■ **DESCRIPTION OF THE TASK**
Your task is to filter the entries and copy every line containing the string "from".

**** GIVEN RECORDS

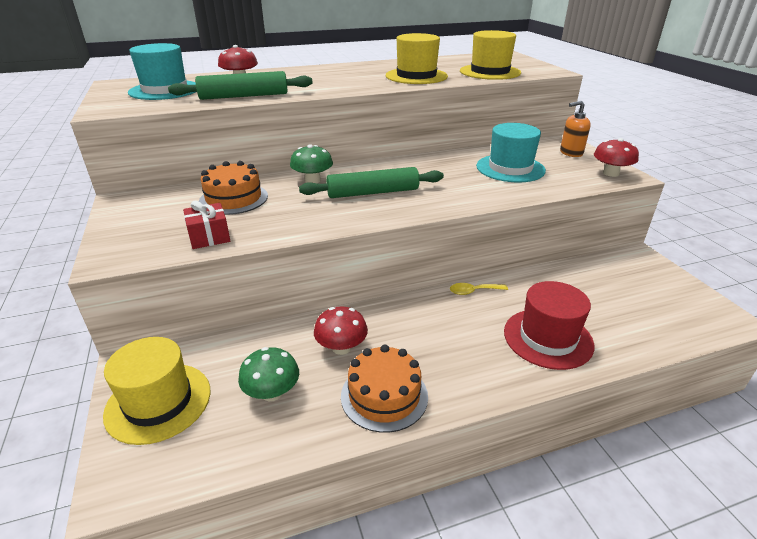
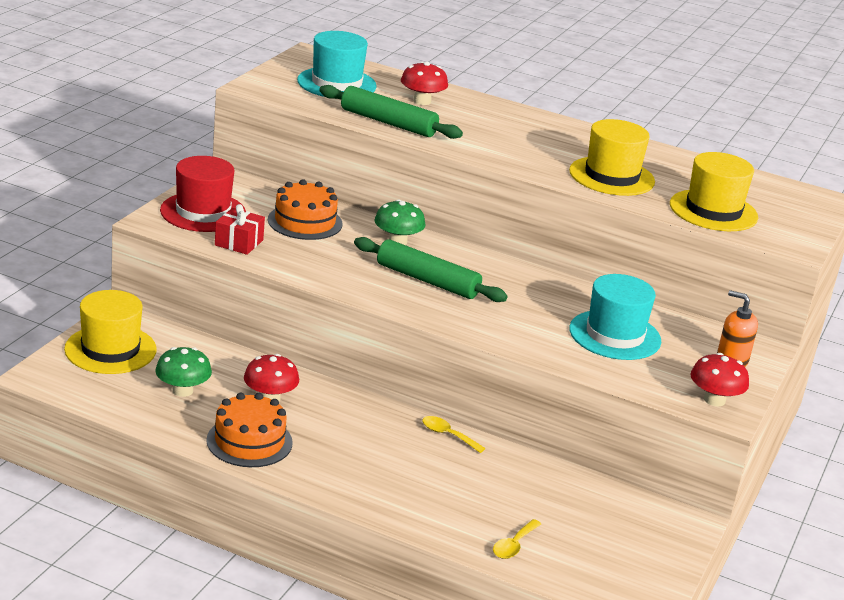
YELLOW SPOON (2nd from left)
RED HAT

********
**** GIVEN RECORDS

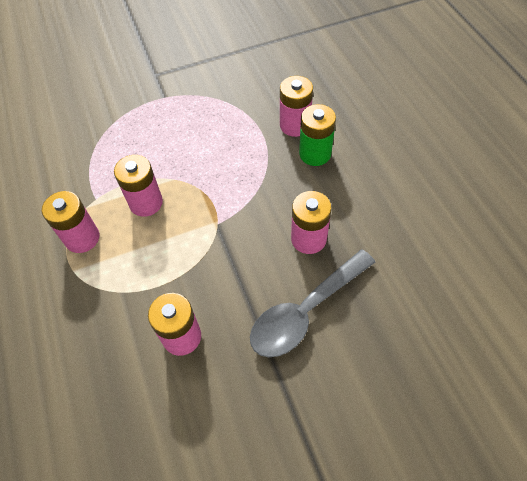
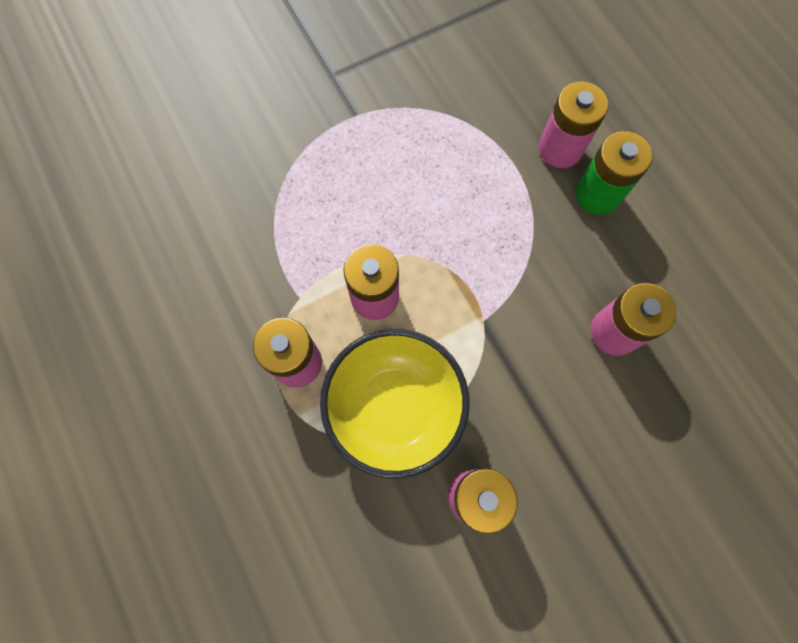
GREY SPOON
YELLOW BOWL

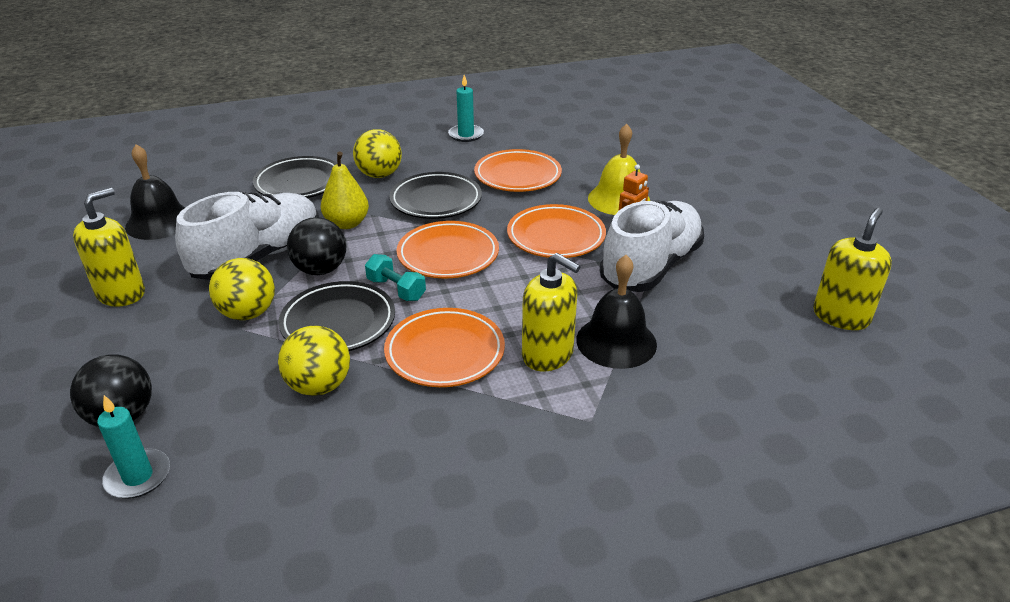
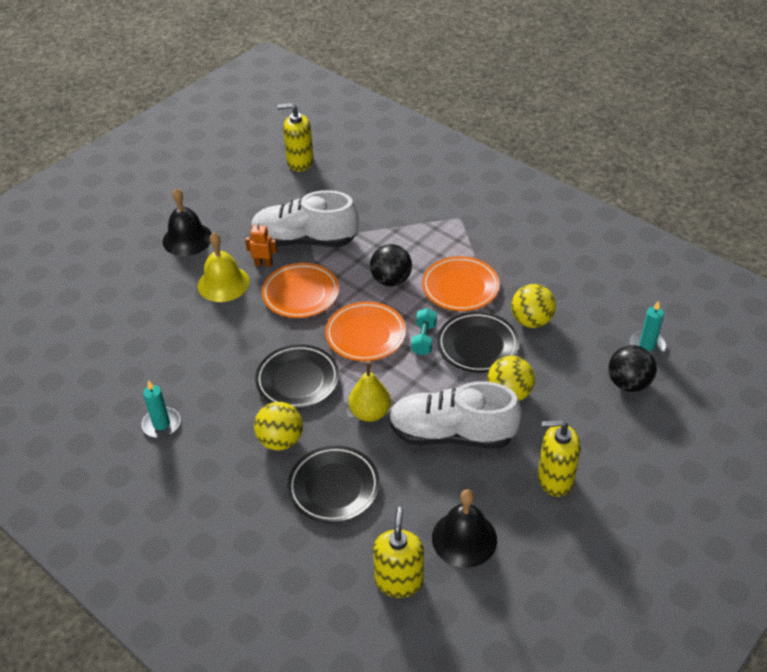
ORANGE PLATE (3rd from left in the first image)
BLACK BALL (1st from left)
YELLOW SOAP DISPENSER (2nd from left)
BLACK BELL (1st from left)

********

■ **OUTPUT FOR THIS TASK**
YELLOW SPOON (2nd from left)
ORANGE PLATE (3rd from left in the first image)
BLACK BALL (1st from left)
YELLOW SOAP DISPENSER (2nd from left)
BLACK BELL (1st from left)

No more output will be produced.